== WORK ITEM ==
From the records below, copy each line in which the string "turned" occurs.

****************************************

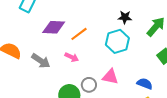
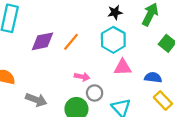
pink arrow: (72, 57) -> (82, 77), moved
gray arrow: (41, 61) -> (36, 100), moved
pink triangle: (110, 77) -> (123, 67), moved

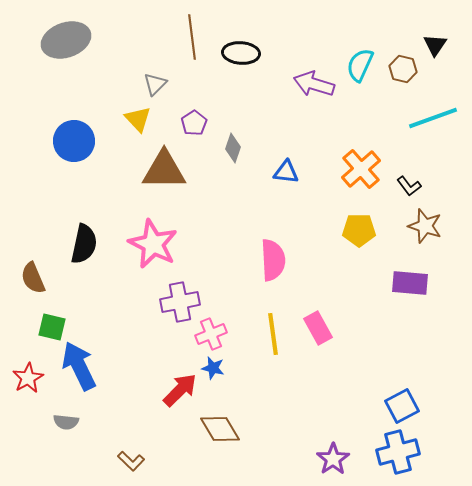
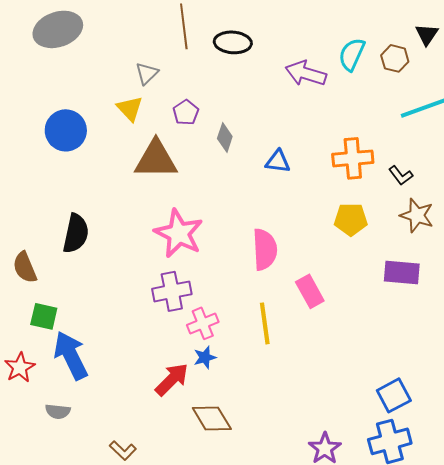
orange cross: (361, 169) -> (353, 158), turned 36
pink star: (153, 244) -> (179, 233), moved
pink rectangle: (318, 328) -> (310, 291), moved
blue star: (213, 368) -> (205, 357), turned -30

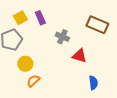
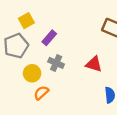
purple rectangle: (40, 18) -> (49, 38), moved, turned 64
gray cross: (62, 37) -> (56, 63), moved

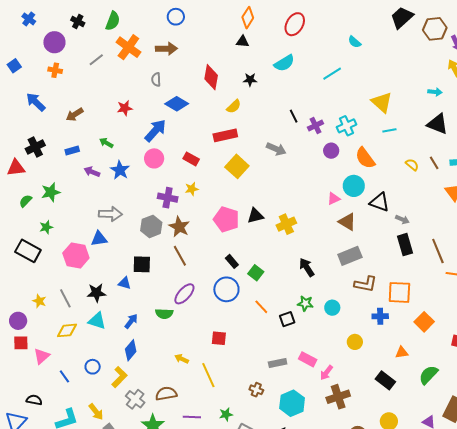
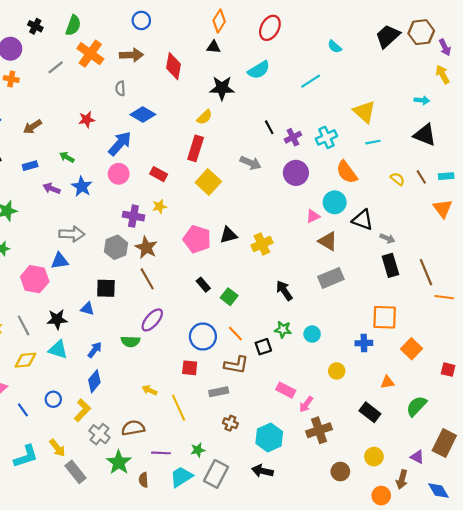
black trapezoid: (402, 17) -> (388, 36), moved
red diamond: (211, 77) -> (173, 66), moved
black star: (250, 80) -> (222, 88), size x1.6
red rectangle: (225, 135) -> (196, 148), turned -60
purple circle: (331, 151) -> (296, 173), moved, size x1.5
brown L-shape: (366, 284) -> (236, 365), moved
blue circle: (226, 289) -> (203, 337), moved
gray rectangle: (278, 363) -> (219, 392), moved

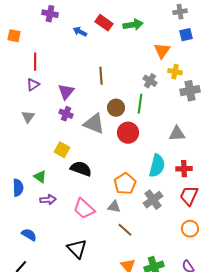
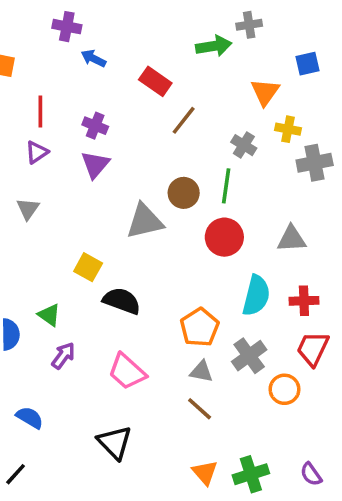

****************************************

== SOLVED PROBLEM ==
orange cross: (361, 169) -> (353, 158), turned 36
blue star: (213, 368) -> (205, 357), turned -30
purple rectangle: (40, 18) -> (49, 38), moved, turned 64
red rectangle: (225, 135) -> (196, 148), turned -60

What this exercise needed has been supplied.